(Activity):
Report each line of the entries that includes "blue" by copying it.

(Records shown):
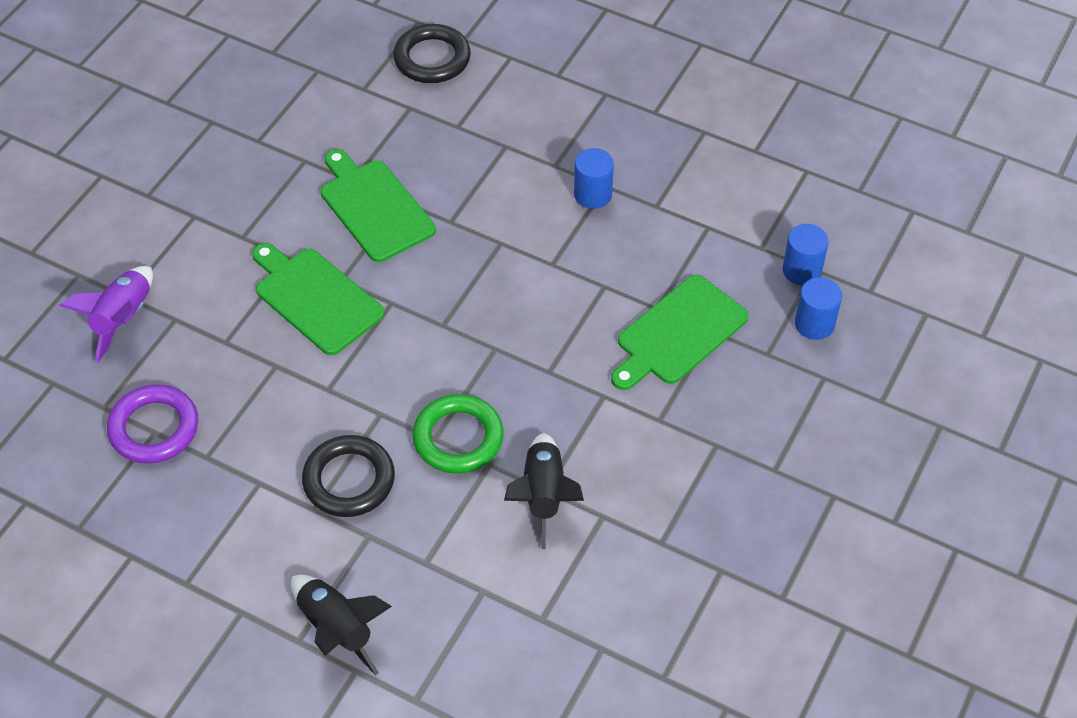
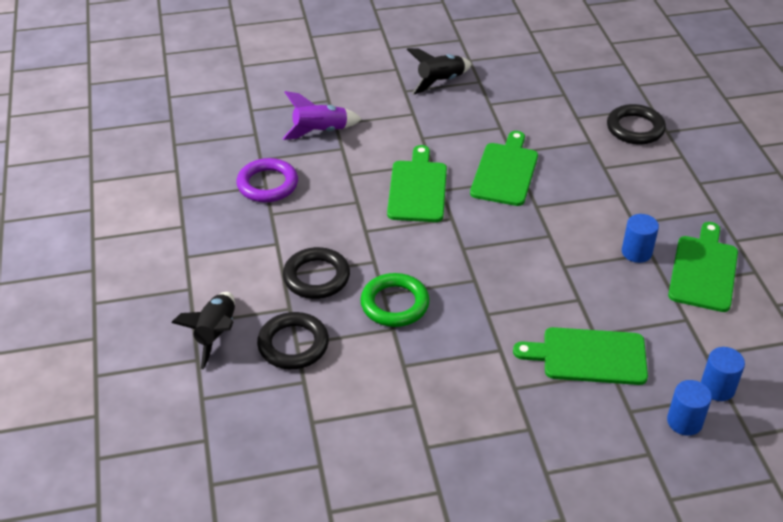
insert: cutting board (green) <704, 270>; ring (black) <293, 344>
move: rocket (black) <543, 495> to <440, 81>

--

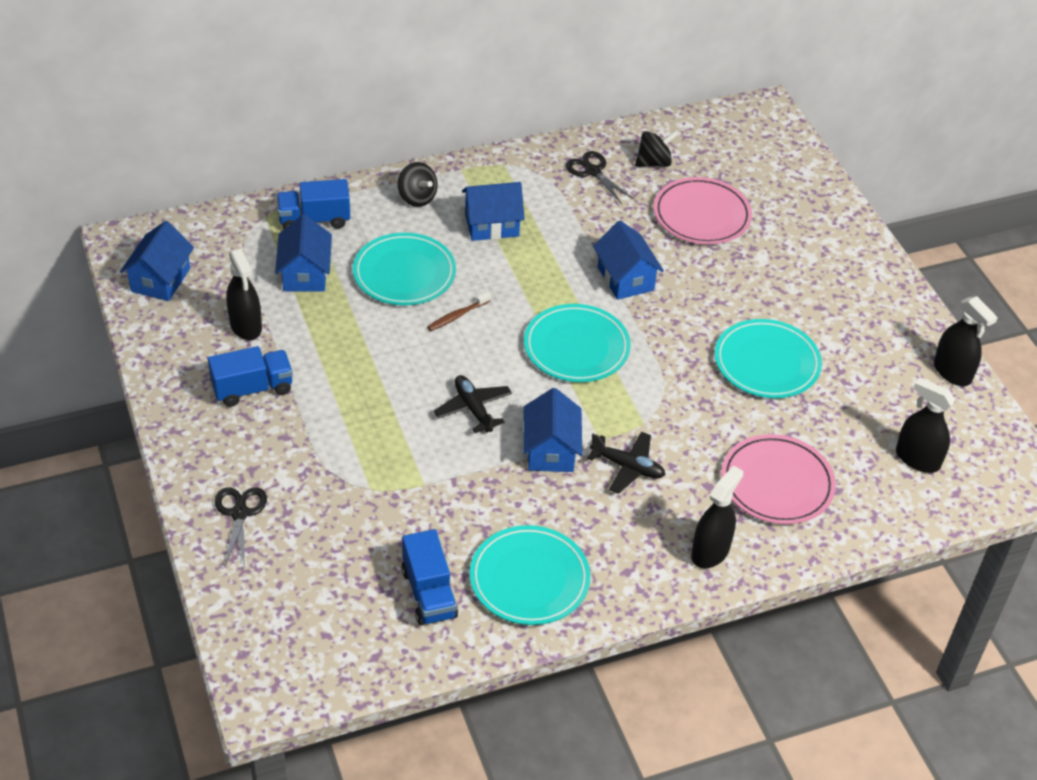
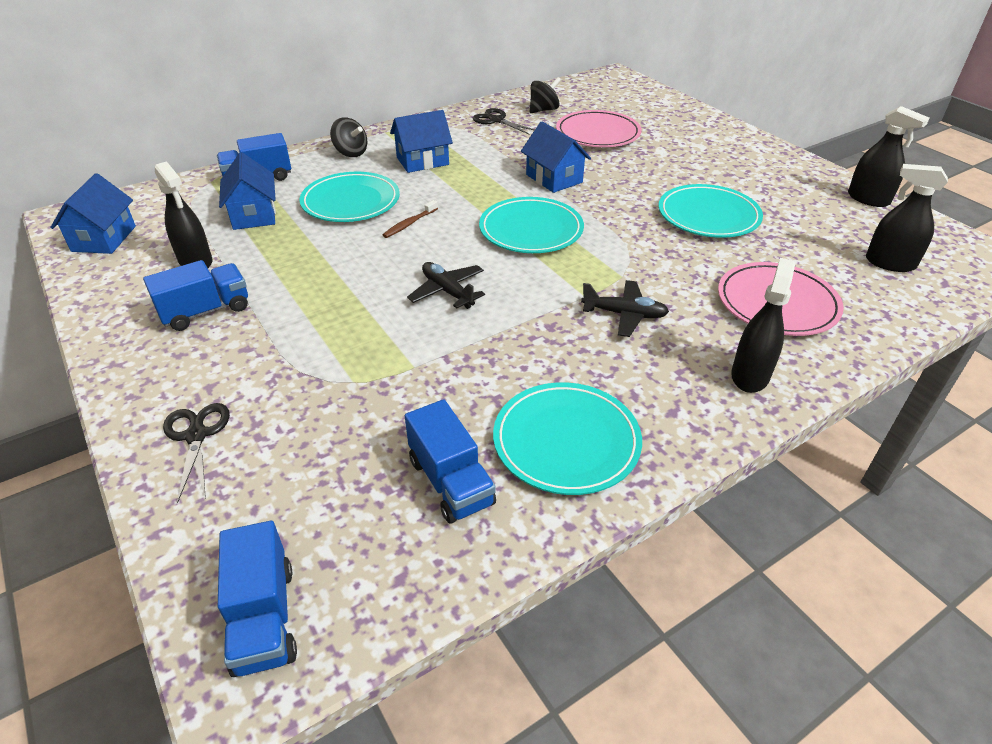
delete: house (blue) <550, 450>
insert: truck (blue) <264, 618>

(Result for this exercise):
delete: house (blue) <550, 450>
insert: truck (blue) <264, 618>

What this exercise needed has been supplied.